[EXERCISE DIRECTIONS]:
Reproduce word for word, from the entries below, the line with "(105, 243) = (446, 363): grey", the line with "(498, 301) = (521, 156): none", and every line between them, and nothing more.
====== TASK DATA
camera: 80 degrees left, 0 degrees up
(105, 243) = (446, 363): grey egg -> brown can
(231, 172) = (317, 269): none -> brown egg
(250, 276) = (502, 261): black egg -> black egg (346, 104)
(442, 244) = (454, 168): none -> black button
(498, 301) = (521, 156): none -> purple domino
============
====== TASK DATA
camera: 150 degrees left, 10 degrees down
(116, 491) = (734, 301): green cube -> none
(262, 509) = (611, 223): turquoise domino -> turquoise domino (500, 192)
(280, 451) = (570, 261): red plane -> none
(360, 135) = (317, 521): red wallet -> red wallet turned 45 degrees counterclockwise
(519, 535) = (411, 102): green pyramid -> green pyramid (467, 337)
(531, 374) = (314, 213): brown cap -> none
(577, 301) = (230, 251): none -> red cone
============
====== TASK DATA
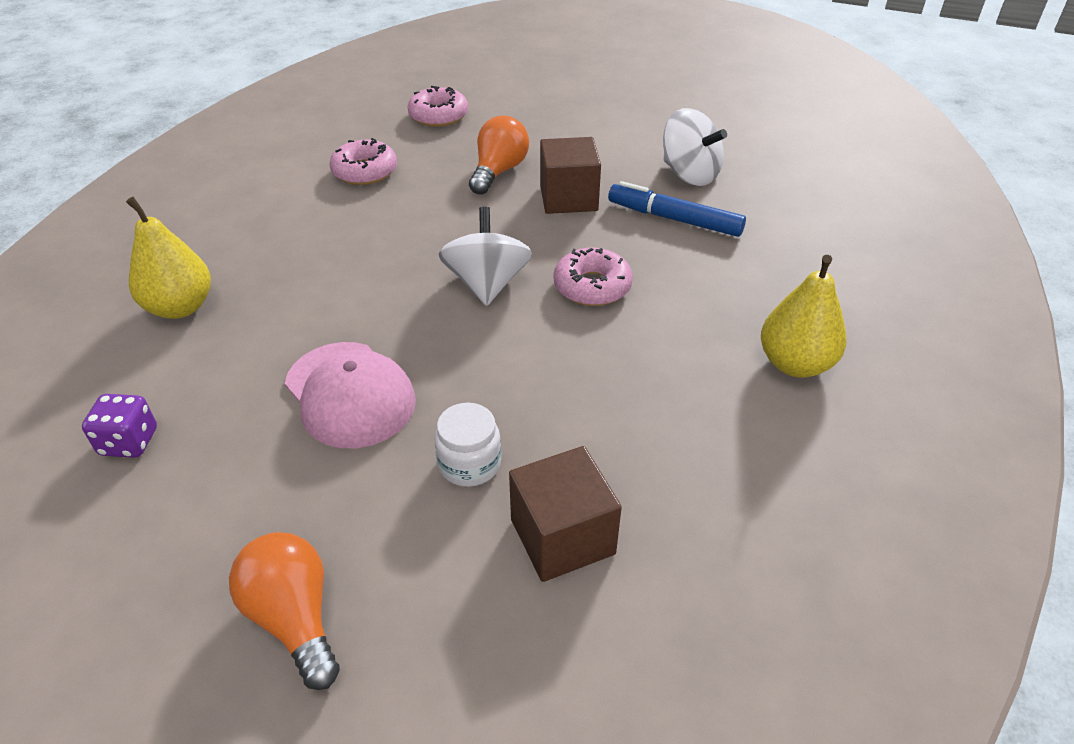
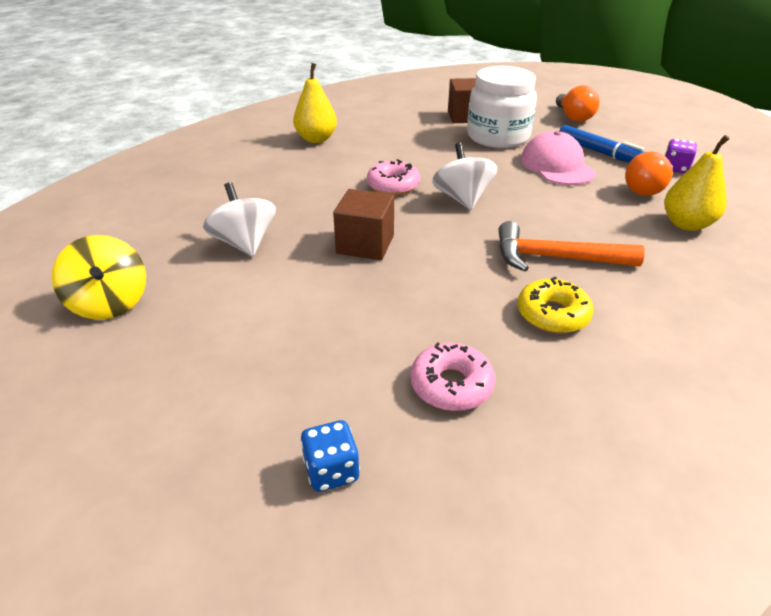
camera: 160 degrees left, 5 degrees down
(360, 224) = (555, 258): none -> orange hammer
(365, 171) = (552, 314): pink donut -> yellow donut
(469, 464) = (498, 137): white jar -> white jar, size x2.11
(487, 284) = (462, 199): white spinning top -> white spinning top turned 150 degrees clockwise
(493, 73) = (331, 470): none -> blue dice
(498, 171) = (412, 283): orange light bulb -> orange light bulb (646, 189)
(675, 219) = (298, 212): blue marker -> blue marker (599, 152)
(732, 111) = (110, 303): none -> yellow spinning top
============
[TASK SOLUTION]:
(105, 243) = (446, 363): grey egg -> brown can
(231, 172) = (317, 269): none -> brown egg
(250, 276) = (502, 261): black egg -> black egg (346, 104)
(442, 244) = (454, 168): none -> black button
(498, 301) = (521, 156): none -> purple domino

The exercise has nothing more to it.